■ **Task requirements**
Please copy the items word for word, starting at the very first line and ending with the line that contains "Question: From a real-world perspective, is yellow-orange", including that line.

■ **Records to process**

_ _ _

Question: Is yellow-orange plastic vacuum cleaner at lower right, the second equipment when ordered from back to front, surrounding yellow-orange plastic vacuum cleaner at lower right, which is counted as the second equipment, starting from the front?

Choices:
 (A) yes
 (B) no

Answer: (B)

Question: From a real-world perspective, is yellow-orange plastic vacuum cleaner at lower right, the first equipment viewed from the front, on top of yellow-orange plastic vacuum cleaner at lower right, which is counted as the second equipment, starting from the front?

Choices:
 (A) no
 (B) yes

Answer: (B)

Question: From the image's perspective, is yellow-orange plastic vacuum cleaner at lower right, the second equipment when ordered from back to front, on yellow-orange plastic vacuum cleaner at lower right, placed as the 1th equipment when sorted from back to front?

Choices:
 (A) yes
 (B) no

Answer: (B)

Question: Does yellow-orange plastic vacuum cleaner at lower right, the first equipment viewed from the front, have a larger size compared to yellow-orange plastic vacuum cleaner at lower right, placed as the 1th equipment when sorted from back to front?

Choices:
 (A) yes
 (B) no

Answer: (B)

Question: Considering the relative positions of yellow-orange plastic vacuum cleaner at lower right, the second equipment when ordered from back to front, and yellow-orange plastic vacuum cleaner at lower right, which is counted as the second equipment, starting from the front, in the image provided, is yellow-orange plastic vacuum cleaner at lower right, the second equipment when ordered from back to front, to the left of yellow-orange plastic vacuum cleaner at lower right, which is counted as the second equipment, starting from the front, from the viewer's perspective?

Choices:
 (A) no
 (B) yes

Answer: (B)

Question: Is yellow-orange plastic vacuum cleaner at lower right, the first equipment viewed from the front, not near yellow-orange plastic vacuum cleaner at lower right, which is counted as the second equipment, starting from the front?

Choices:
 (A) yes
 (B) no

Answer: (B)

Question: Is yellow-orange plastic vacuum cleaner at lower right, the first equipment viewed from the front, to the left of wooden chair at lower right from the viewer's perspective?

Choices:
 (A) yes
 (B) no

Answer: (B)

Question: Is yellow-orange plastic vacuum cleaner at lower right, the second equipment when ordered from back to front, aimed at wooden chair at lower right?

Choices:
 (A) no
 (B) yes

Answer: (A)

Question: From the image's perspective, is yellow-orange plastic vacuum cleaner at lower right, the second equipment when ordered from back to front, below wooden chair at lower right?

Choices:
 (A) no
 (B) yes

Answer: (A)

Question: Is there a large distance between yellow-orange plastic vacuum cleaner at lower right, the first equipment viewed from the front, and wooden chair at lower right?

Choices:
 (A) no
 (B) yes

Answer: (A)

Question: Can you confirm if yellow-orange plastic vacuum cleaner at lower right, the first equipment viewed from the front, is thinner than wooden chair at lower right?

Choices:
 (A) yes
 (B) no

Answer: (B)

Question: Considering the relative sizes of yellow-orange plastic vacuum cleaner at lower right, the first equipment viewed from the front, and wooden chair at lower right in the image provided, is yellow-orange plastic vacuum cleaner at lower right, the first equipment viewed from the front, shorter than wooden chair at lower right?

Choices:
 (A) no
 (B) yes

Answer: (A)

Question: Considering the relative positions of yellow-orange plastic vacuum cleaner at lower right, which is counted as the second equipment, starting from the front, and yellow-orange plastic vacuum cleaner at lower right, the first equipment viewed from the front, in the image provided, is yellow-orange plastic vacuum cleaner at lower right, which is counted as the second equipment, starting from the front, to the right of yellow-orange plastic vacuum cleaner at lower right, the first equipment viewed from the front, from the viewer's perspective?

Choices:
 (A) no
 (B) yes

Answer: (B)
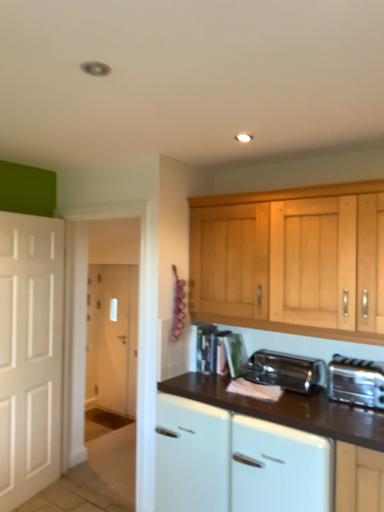
Question: Is white glossy cabinet at center far away from satin chrome toaster at lower center?

Choices:
 (A) no
 (B) yes

Answer: (A)

Question: Is white glossy cabinet at center bigger than satin chrome toaster at lower center?

Choices:
 (A) yes
 (B) no

Answer: (A)

Question: Can you confirm if white glossy cabinet at center is smaller than satin chrome toaster at lower center?

Choices:
 (A) no
 (B) yes

Answer: (A)

Question: Are white glossy cabinet at center and satin chrome toaster at lower center beside each other?

Choices:
 (A) yes
 (B) no

Answer: (B)

Question: Considering the relative positions of white glossy cabinet at center and satin chrome toaster at lower center in the image provided, is white glossy cabinet at center in front of satin chrome toaster at lower center?

Choices:
 (A) yes
 (B) no

Answer: (A)

Question: Is point (339, 392) positioned closer to the camera than point (264, 353)?

Choices:
 (A) closer
 (B) farther

Answer: (A)

Question: Is silver metallic toaster at lower right to the left or to the right of satin chrome toaster at lower center in the image?

Choices:
 (A) right
 (B) left

Answer: (A)

Question: From a real-world perspective, is silver metallic toaster at lower right above or below satin chrome toaster at lower center?

Choices:
 (A) above
 (B) below

Answer: (A)

Question: Is silver metallic toaster at lower right bigger or smaller than satin chrome toaster at lower center?

Choices:
 (A) big
 (B) small

Answer: (B)

Question: From a real-world perspective, is satin chrome toaster at lower center above or below white glossy dishwasher at lower center?

Choices:
 (A) below
 (B) above

Answer: (B)

Question: In terms of height, does satin chrome toaster at lower center look taller or shorter compared to white glossy dishwasher at lower center?

Choices:
 (A) tall
 (B) short

Answer: (B)

Question: In the image, is satin chrome toaster at lower center on the left side or the right side of white glossy dishwasher at lower center?

Choices:
 (A) right
 (B) left

Answer: (B)

Question: Would you say satin chrome toaster at lower center is inside or outside white glossy dishwasher at lower center?

Choices:
 (A) outside
 (B) inside

Answer: (A)

Question: Considering the positions of satin chrome toaster at lower center and silver metallic toaster at lower right in the image, is satin chrome toaster at lower center taller or shorter than silver metallic toaster at lower right?

Choices:
 (A) tall
 (B) short

Answer: (B)

Question: From a real-world perspective, is satin chrome toaster at lower center positioned above or below silver metallic toaster at lower right?

Choices:
 (A) above
 (B) below

Answer: (B)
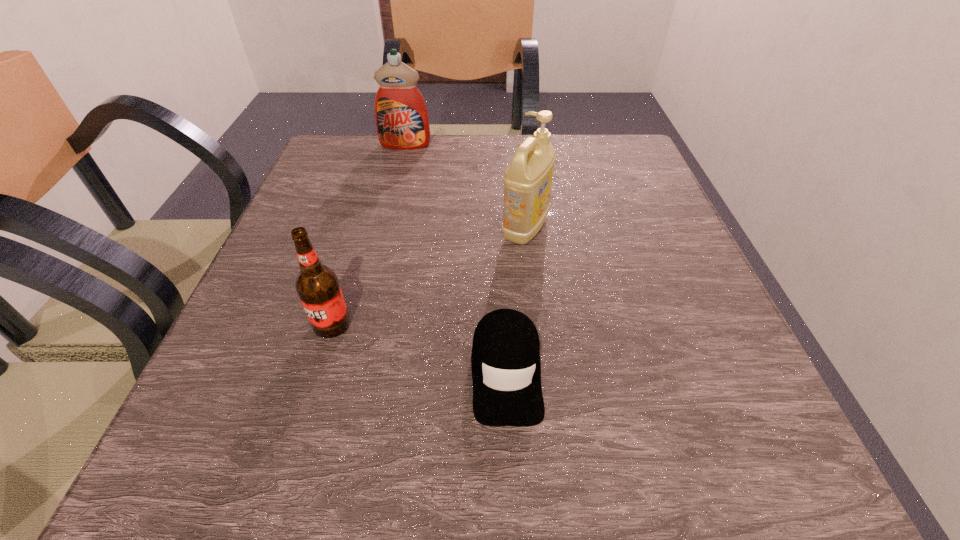
You are a GUI agent. You are given a task and a screenshot of the screen. Output one action in this format:
    pyautogui.click(x=<x>, y=<y>)
    Task: Click on the free space between the third nearest object and the root beer
    The height and width of the screenshot is (540, 960).
    Given the screenshot: What is the action you would take?
    pyautogui.click(x=428, y=276)

What are the coordinates of `object that ranks as the closest to the cap` in the screenshot? It's located at (527, 180).

What are the coordinates of `object that is the second closest to the cap` in the screenshot? It's located at (317, 285).

The image size is (960, 540). In order to click on blank space that satisfies the following two spatial constraints: 1. on the front surface of the farther detergent; 2. on the left side of the right detergent in this screenshot , I will do `click(385, 229)`.

This screenshot has width=960, height=540. What are the coordinates of `free spot that satisfies the following two spatial constraints: 1. on the back side of the third nearest object; 2. on the right side of the root beer` in the screenshot? It's located at (361, 229).

The width and height of the screenshot is (960, 540). I want to click on free space that satisfies the following two spatial constraints: 1. on the front surface of the nearer detergent; 2. on the left side of the farther detergent, so click(x=385, y=229).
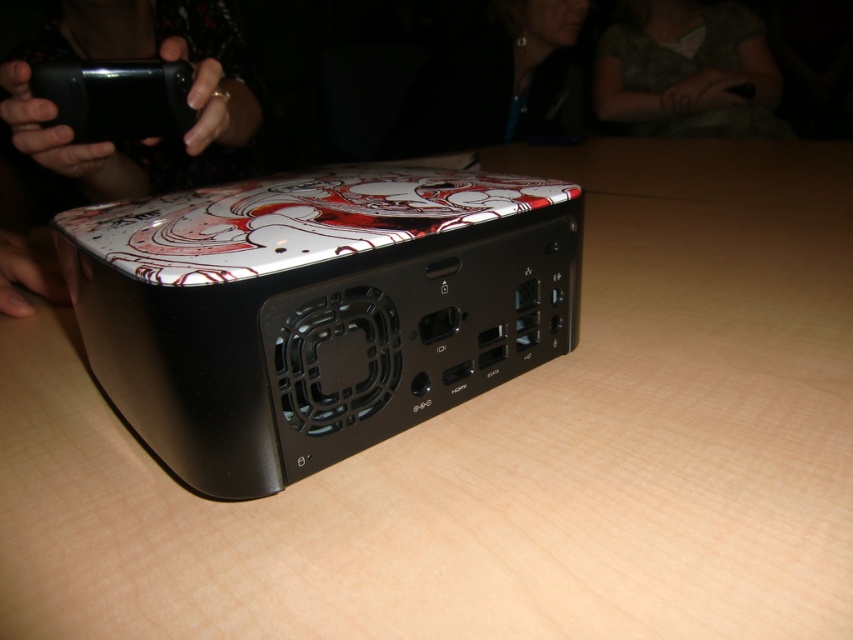
You are organizing items on a desk and need to place both the matte black phone at upper left and the green textured shirt at upper center. Based on their positions, which item is more accessible to you without moving your current position?

The matte black phone at upper left is closer to the viewer than the green textured shirt at upper center, so it is more accessible without moving.

You are organizing items on a desk and need to place the green textured shirt at upper center and the black glossy phone at upper left. Based on their positions, which item is closer to you?

The green textured shirt at upper center is closer to you because the black glossy phone at upper left is behind it.

You are setting up a home office and want to place a wireless charger on the table between the glossy plastic box at center and the black glossy phone at upper left. The charger has a diameter of 4 inches. Is there enough space between them to fit the charger?

The glossy plastic box at center is 18.69 inches from the black glossy phone at upper left. Since the charger requires 4 inches of space, there is sufficient room between them to place the charger.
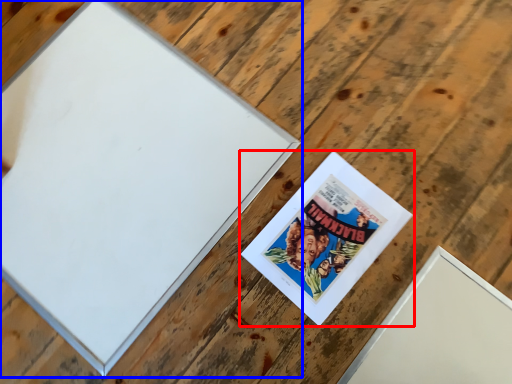
Question: Which object appears farthest to the camera in this image, picture frame (highlighted by a red box) or picture frame (highlighted by a blue box)?

Choices:
 (A) picture frame
 (B) picture frame

Answer: (A)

_ _ _

■ **Task solution**
Question: Is yellow-orange plastic vacuum cleaner at lower right, the second equipment when ordered from back to front, surrounding yellow-orange plastic vacuum cleaner at lower right, which is counted as the second equipment, starting from the front?

Choices:
 (A) yes
 (B) no

Answer: (B)

Question: From a real-world perspective, is yellow-orange plastic vacuum cleaner at lower right, the first equipment viewed from the front, on top of yellow-orange plastic vacuum cleaner at lower right, which is counted as the second equipment, starting from the front?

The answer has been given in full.